→ Problem requirements
Your output should be the lines from the one with "C205: 100pF (GND, XO) -> 100pF (GND, VS)" through the last line of the records below, exactly as written, minus the pictures.

++++

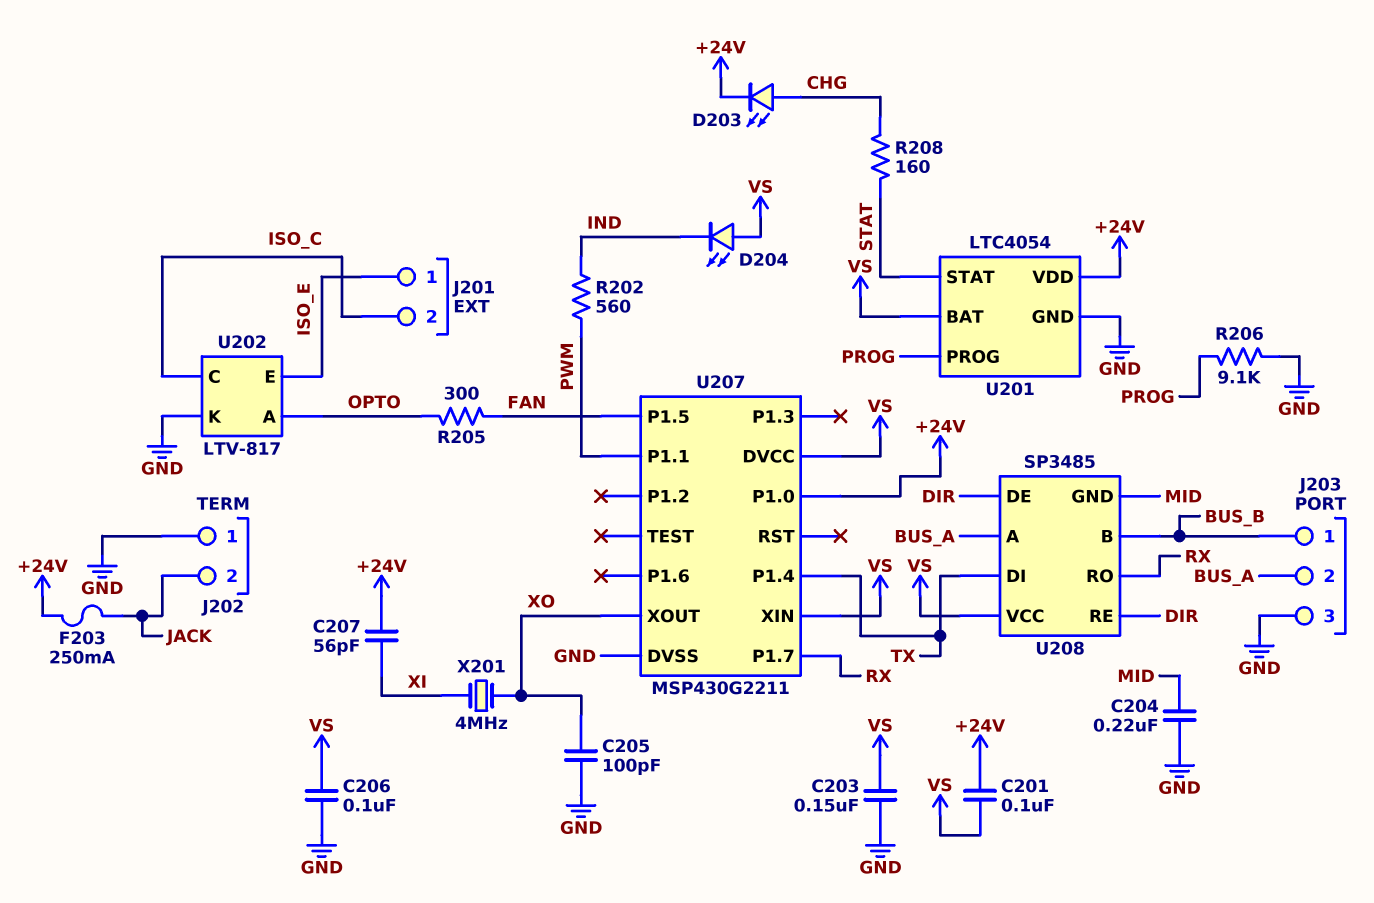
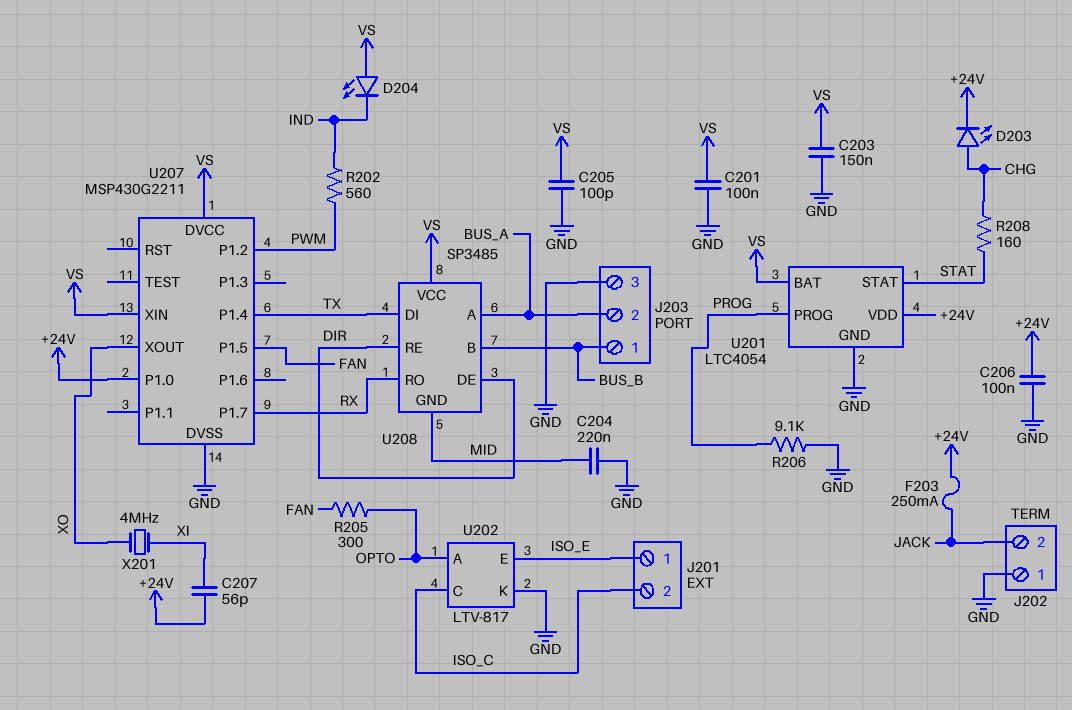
C201: 100nF (+24V, VS) -> 100nF (GND, VS)
C205: 100pF (GND, XO) -> 100pF (GND, VS)
C206: 100nF (GND, VS) -> 100nF (+24V, GND)
U207 pin P1.1: PWM -> none
U207 pin P1.2: none -> PWM

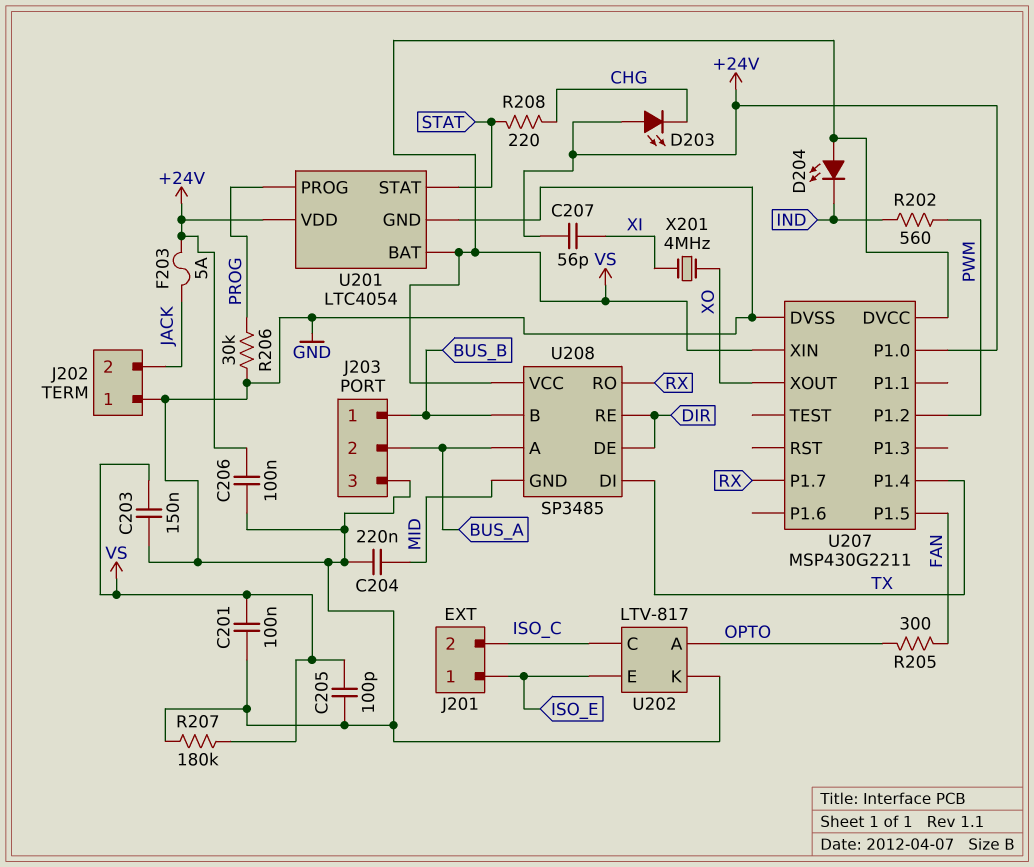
D203: LED (A CHG, K +24V) -> LED (A +24V, K CHG)
F203: 250mA (+24V, JACK) -> 5A (+24V, JACK)
R206: 9.1k (GND, PROG) -> 30k (GND, PROG)
R207: none -> 180k (GND, VS)
R208: 160 (CHG, STAT) -> 220 (CHG, STAT)

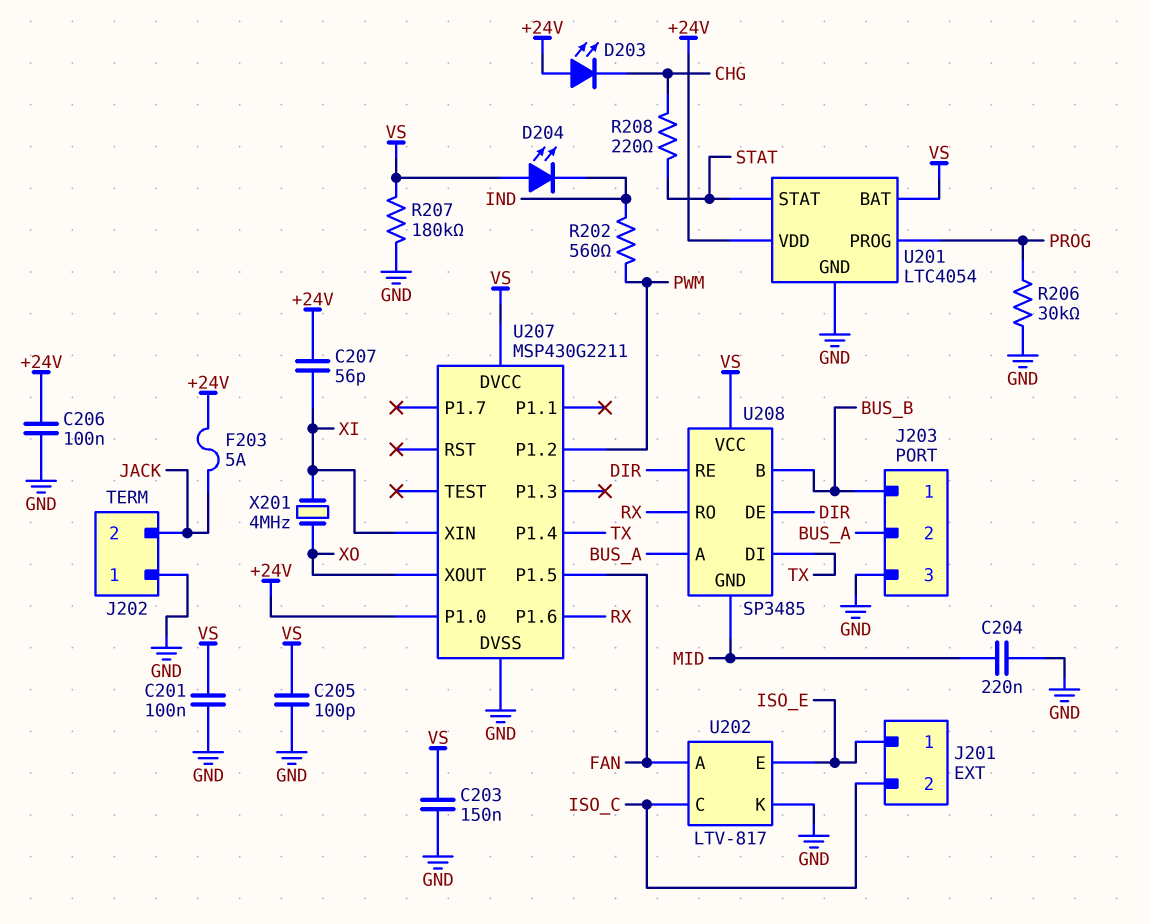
R205: 300 (FAN, OPTO) -> none
U202 pin A: OPTO -> FAN
U207 pin P1.6: none -> RX
U207 pin P1.7: RX -> none
U207 pin XIN: VS -> XI

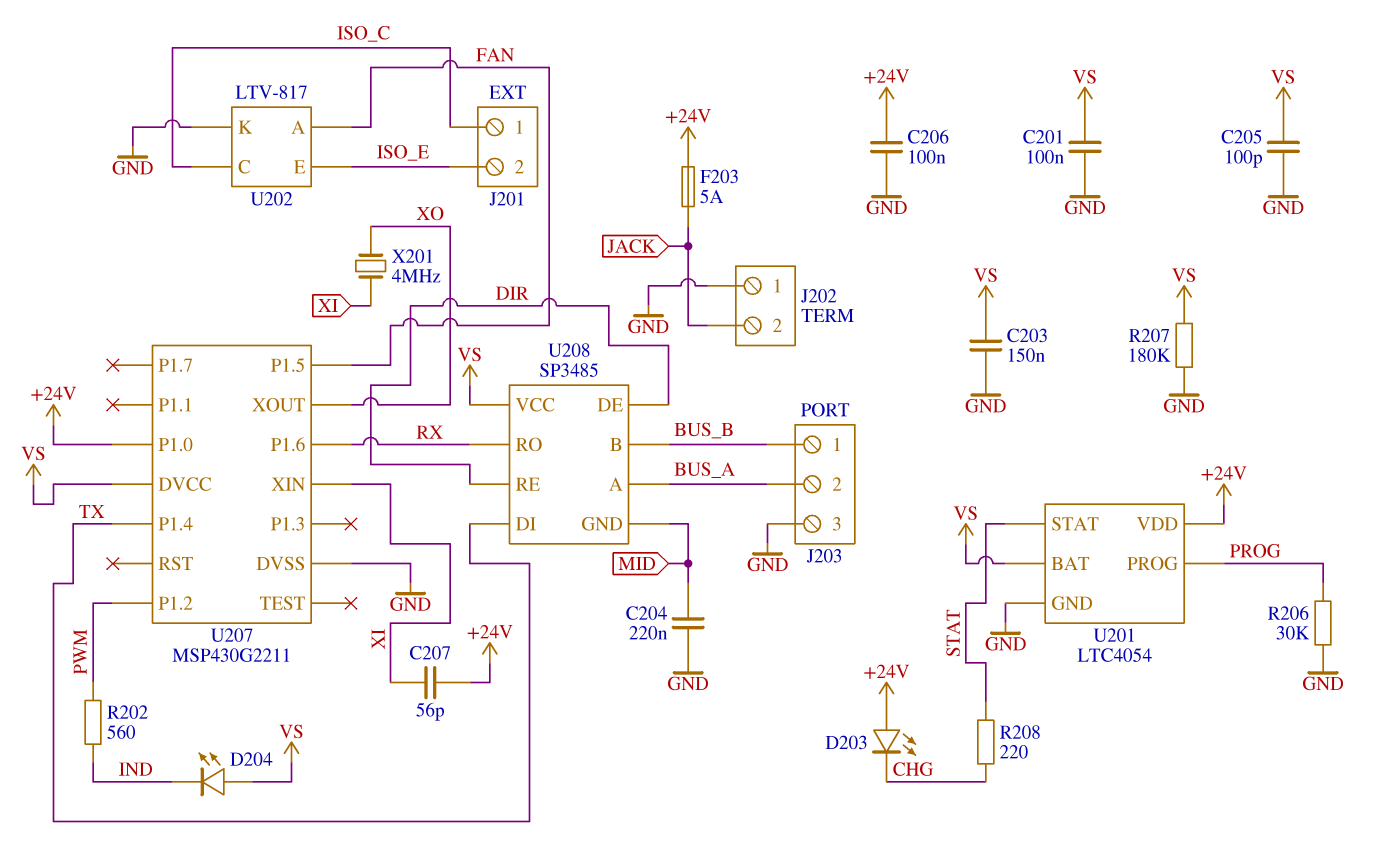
J201 pin 1: ISO_E -> ISO_C
J201 pin 2: ISO_C -> ISO_E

++++

→ Solution to the problem
C205: 100pF (GND, XO) -> 100pF (GND, VS)
C206: 100nF (GND, VS) -> 100nF (+24V, GND)
U207 pin P1.1: PWM -> none
U207 pin P1.2: none -> PWM

D203: LED (A CHG, K +24V) -> LED (A +24V, K CHG)
F203: 250mA (+24V, JACK) -> 5A (+24V, JACK)
R206: 9.1k (GND, PROG) -> 30k (GND, PROG)
R207: none -> 180k (GND, VS)
R208: 160 (CHG, STAT) -> 220 (CHG, STAT)

R205: 300 (FAN, OPTO) -> none
U202 pin A: OPTO -> FAN
U207 pin P1.6: none -> RX
U207 pin P1.7: RX -> none
U207 pin XIN: VS -> XI

J201 pin 1: ISO_E -> ISO_C
J201 pin 2: ISO_C -> ISO_E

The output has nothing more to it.